[Image change detection data]
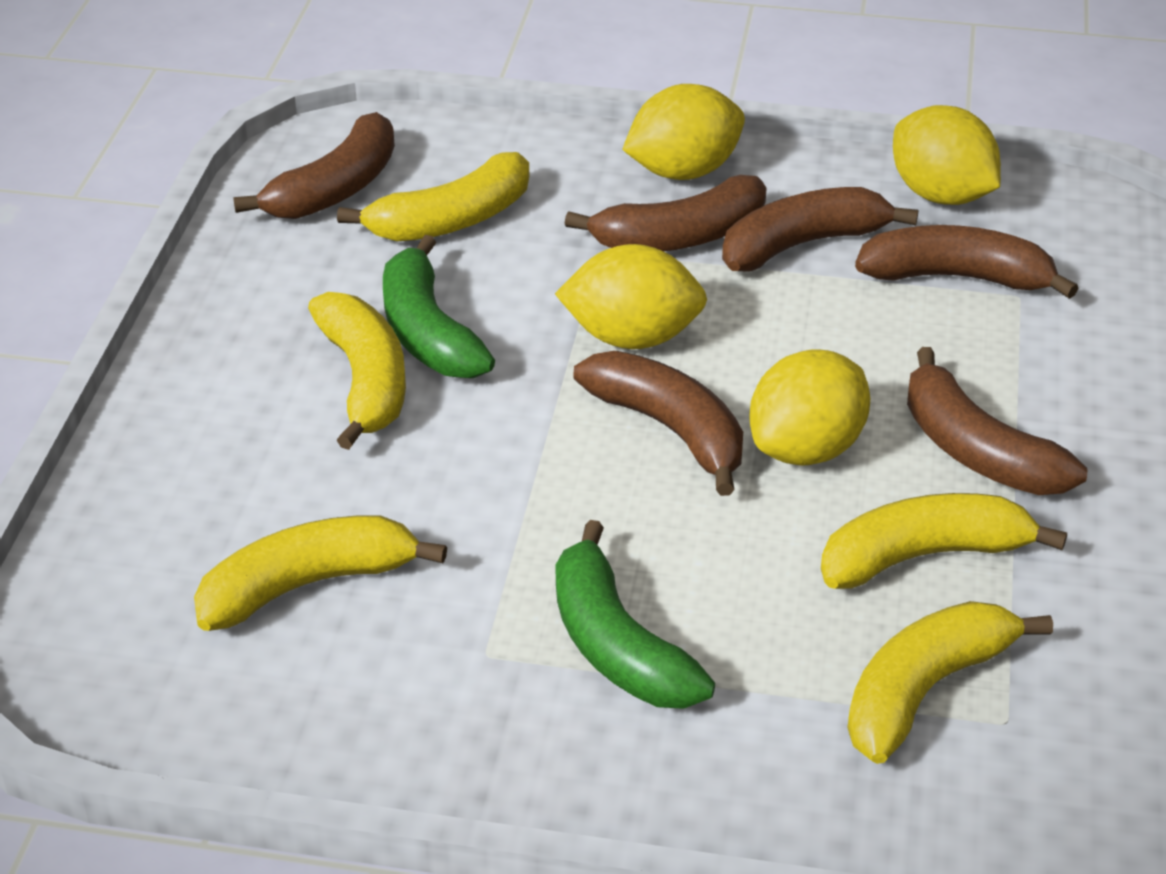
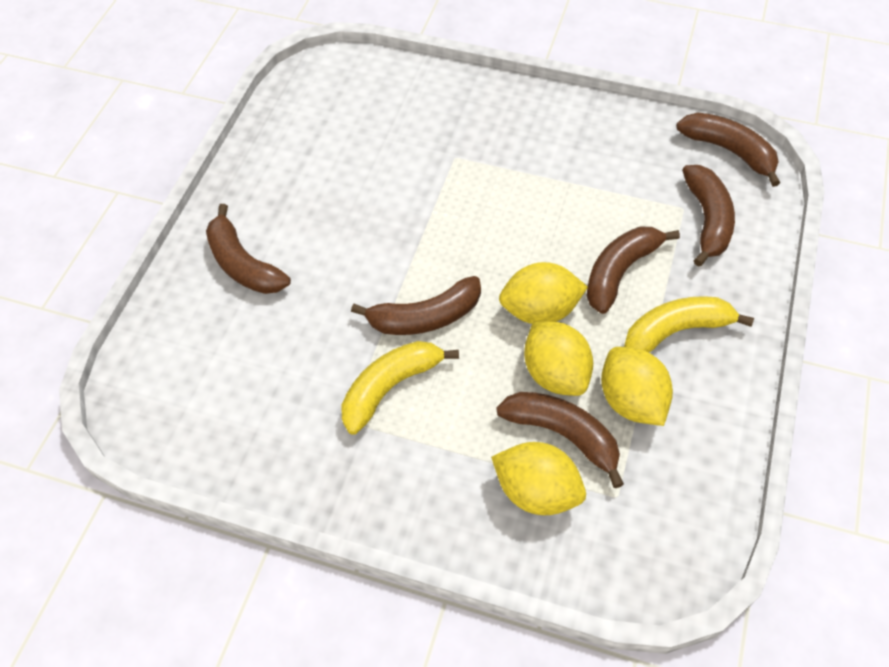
green banana: 2 -> 0
yellow banana: 5 -> 2

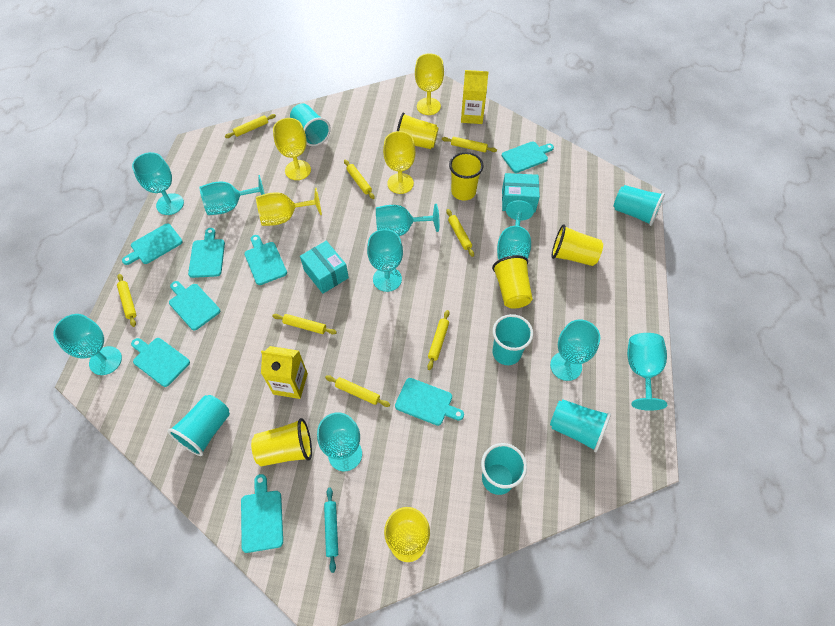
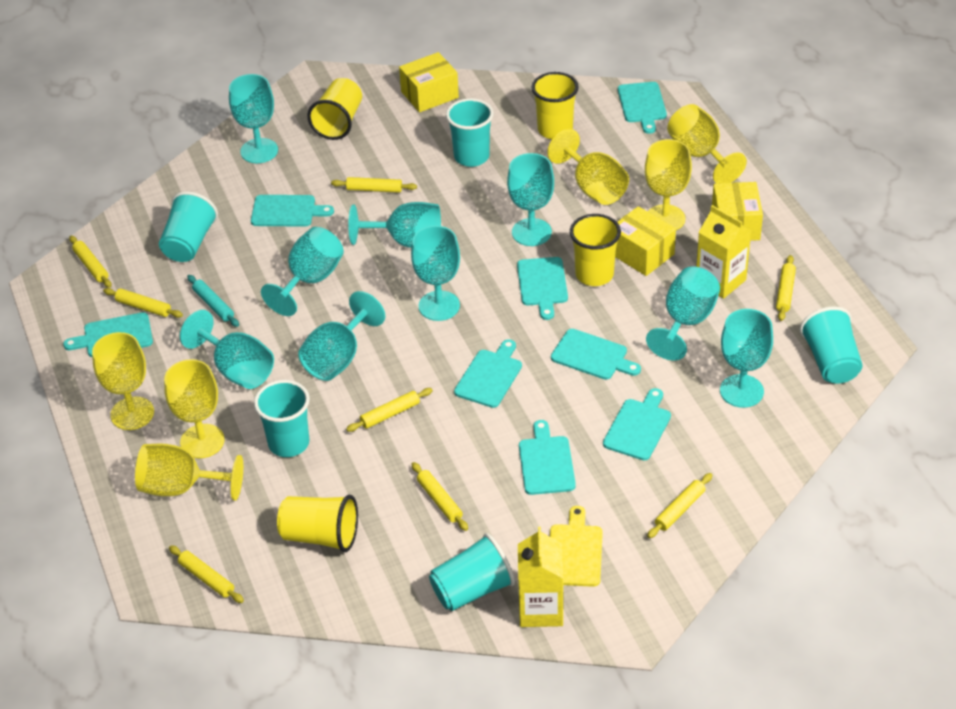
turquoise box: 2 -> 0
turquoise cup: 6 -> 5
yellow box: 0 -> 3
yellow cup: 5 -> 4
yellow cutting board: 0 -> 1
yellow goblet: 5 -> 6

TASK PROMPT:
Repeat the data above word for word, without pictures.

THE COMPLETED TASK:
green banana: 2 -> 0
yellow banana: 5 -> 2

turquoise box: 2 -> 0
turquoise cup: 6 -> 5
yellow box: 0 -> 3
yellow cup: 5 -> 4
yellow cutting board: 0 -> 1
yellow goblet: 5 -> 6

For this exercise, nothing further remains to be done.